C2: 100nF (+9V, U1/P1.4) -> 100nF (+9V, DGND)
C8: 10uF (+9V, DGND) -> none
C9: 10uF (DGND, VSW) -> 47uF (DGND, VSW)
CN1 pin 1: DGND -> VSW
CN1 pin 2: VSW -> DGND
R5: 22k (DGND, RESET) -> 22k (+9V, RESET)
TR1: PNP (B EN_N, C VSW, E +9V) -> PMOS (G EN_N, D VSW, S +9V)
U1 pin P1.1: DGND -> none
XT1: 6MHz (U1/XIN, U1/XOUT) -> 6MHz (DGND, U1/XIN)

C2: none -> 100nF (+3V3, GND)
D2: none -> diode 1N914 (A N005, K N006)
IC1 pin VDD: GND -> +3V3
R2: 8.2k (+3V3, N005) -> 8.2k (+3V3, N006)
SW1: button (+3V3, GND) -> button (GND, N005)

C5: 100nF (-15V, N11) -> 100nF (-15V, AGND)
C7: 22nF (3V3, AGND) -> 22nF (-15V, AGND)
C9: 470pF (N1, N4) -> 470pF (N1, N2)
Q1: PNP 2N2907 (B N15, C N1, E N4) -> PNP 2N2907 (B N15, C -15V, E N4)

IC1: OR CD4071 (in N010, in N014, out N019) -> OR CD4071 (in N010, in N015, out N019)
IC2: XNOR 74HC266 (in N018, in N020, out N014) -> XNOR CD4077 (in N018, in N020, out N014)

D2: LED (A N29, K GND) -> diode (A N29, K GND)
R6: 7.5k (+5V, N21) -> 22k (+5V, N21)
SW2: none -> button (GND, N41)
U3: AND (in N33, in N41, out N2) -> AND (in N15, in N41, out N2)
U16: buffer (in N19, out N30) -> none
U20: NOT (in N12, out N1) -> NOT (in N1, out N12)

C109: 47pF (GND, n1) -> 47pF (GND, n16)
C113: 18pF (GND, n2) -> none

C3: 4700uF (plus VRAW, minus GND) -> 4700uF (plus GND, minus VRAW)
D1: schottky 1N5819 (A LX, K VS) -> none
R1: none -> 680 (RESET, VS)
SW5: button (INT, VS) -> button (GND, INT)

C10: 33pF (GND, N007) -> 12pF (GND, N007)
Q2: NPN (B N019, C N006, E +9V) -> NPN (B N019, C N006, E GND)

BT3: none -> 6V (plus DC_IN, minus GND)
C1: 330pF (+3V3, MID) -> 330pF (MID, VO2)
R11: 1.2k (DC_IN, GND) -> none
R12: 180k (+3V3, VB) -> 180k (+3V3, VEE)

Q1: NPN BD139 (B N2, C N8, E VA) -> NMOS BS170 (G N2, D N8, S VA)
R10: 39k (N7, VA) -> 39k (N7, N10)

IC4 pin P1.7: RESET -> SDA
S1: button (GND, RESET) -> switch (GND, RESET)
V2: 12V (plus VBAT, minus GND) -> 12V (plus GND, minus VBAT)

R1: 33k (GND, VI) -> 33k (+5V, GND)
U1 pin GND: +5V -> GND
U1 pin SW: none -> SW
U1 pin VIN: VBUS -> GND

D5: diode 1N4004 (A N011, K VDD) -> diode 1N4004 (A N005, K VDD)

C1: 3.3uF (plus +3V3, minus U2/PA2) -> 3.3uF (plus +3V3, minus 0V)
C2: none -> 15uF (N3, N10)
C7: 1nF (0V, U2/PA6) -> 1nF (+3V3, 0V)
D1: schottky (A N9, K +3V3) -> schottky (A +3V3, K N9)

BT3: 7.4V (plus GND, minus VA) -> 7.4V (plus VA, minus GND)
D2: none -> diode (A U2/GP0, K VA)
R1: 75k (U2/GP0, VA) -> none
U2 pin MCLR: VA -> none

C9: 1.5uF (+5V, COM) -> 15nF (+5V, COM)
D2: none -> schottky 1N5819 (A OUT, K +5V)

----------

● **What you are asked to do**: Line by line, count how many lines of the entries contain the word "RESET", and give only that number.

● **Task response**: 4